Instructions for the task –
In which lines of the data does the string "diode" appear? Copy every one.

Data for the task –
Start of Block
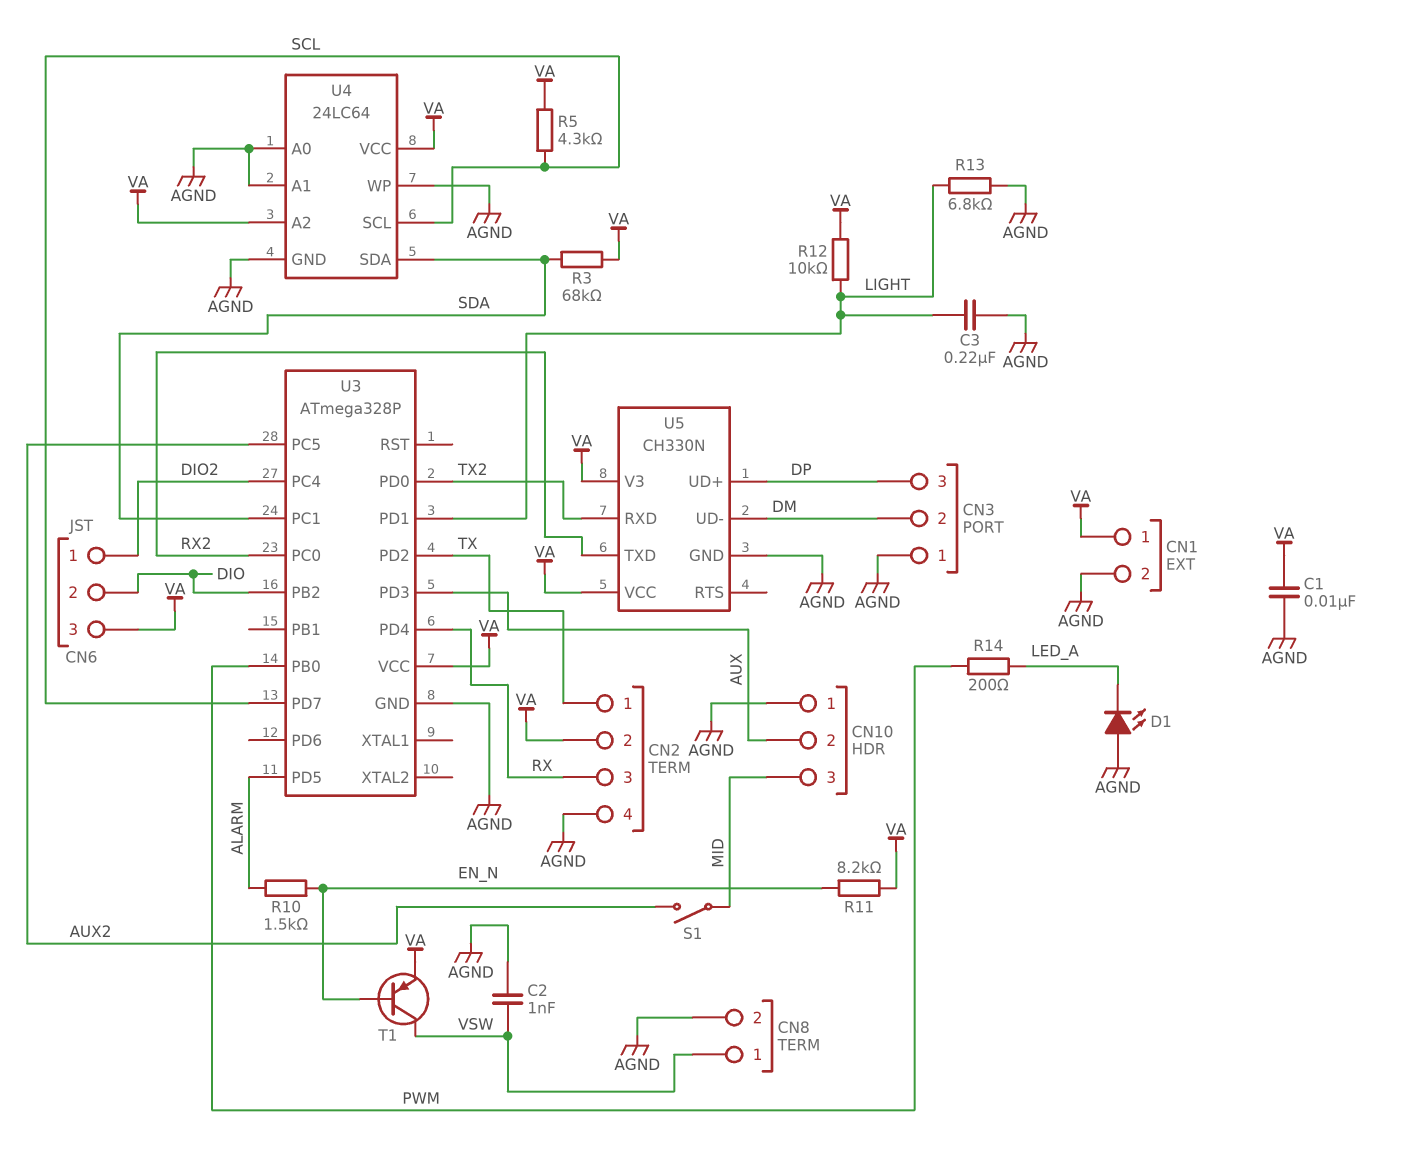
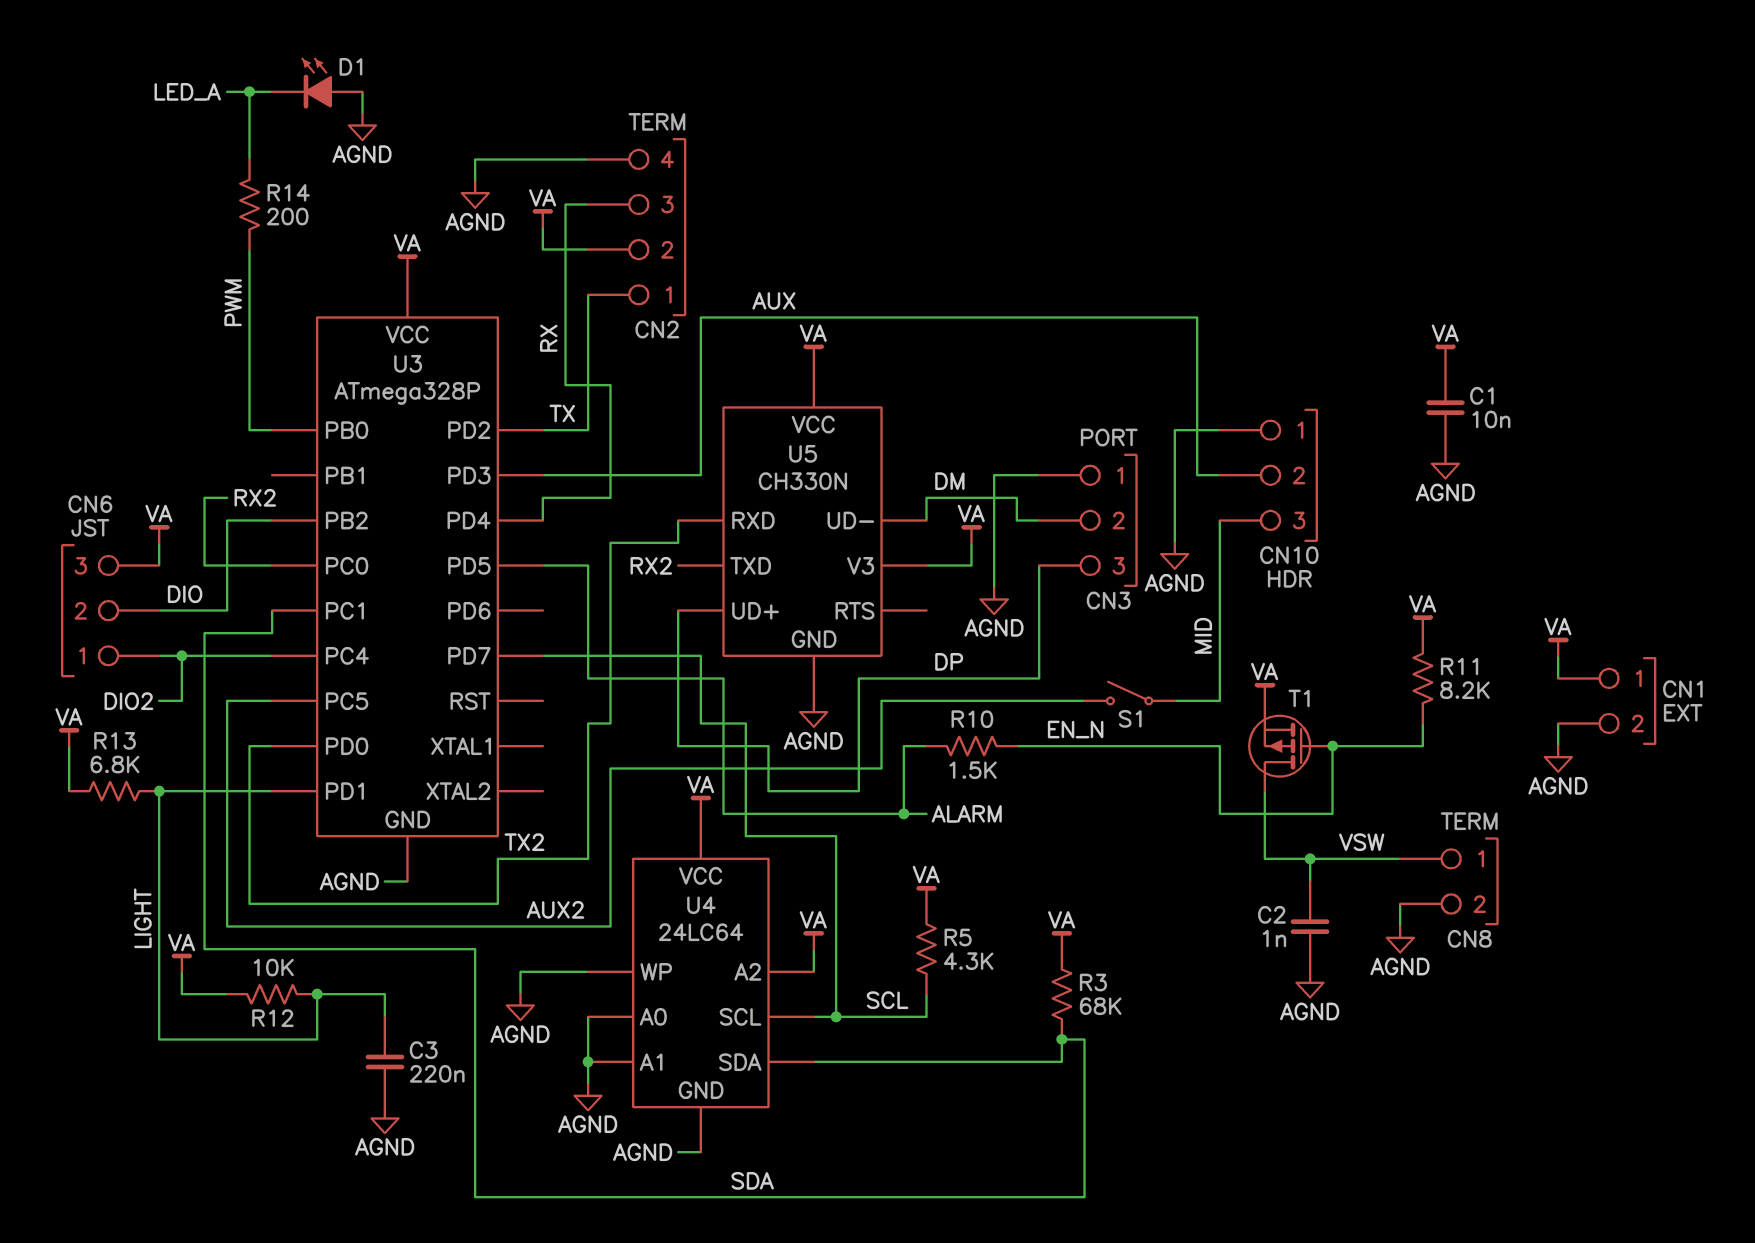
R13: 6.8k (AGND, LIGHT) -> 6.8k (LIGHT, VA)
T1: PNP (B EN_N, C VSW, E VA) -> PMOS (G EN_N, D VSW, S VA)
End of Block
Start of Block
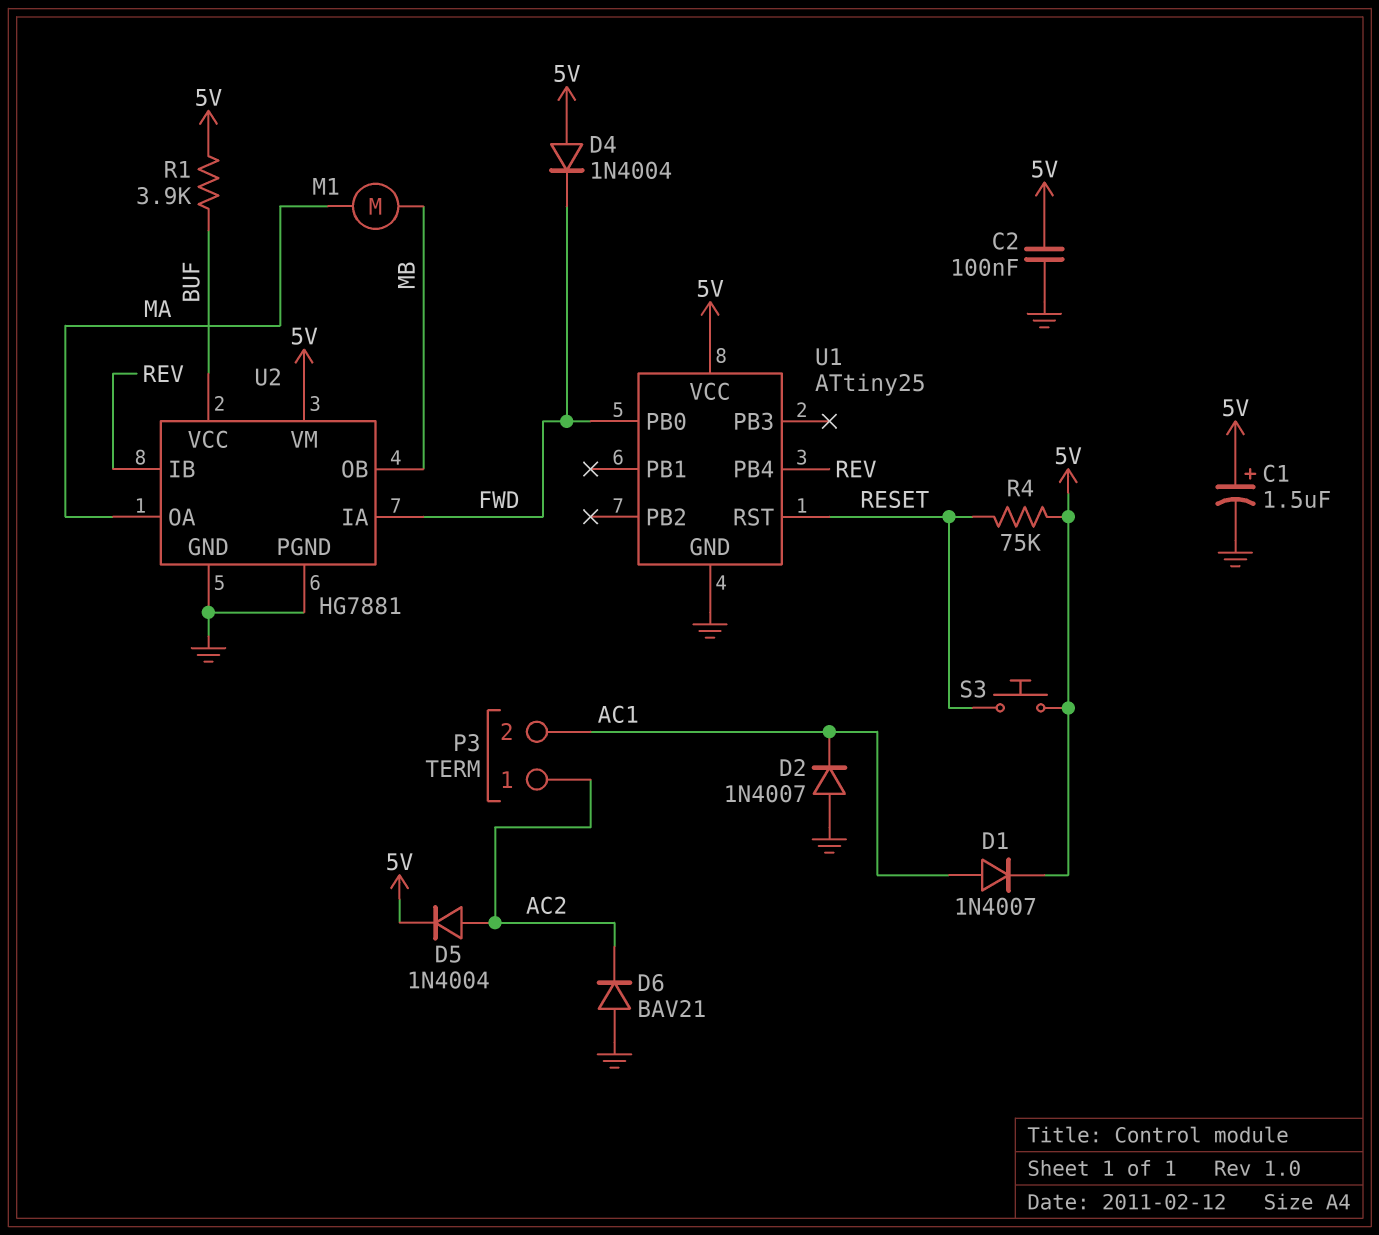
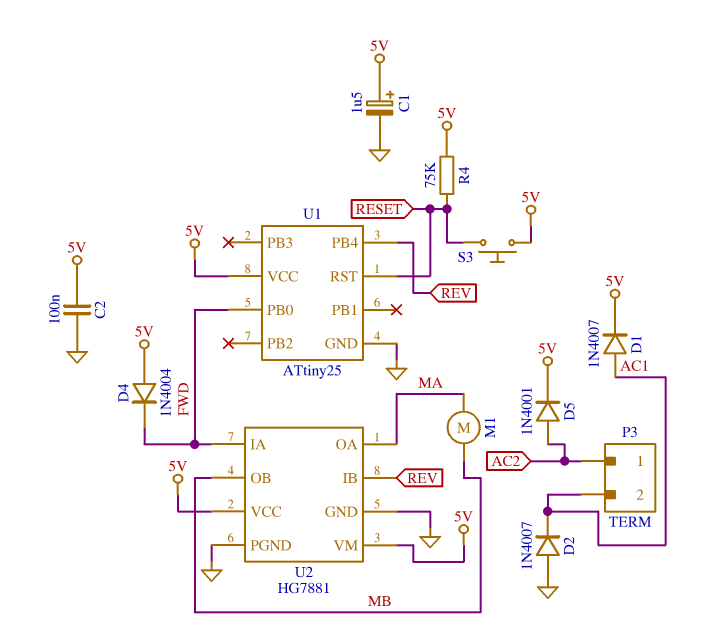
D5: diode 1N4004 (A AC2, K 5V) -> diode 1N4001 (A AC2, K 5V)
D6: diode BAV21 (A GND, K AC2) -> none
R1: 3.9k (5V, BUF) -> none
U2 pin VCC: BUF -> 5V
End of Block
Exercise response –
D5: diode 1N4004 (A AC2, K 5V) -> diode 1N4001 (A AC2, K 5V)
D6: diode BAV21 (A GND, K AC2) -> none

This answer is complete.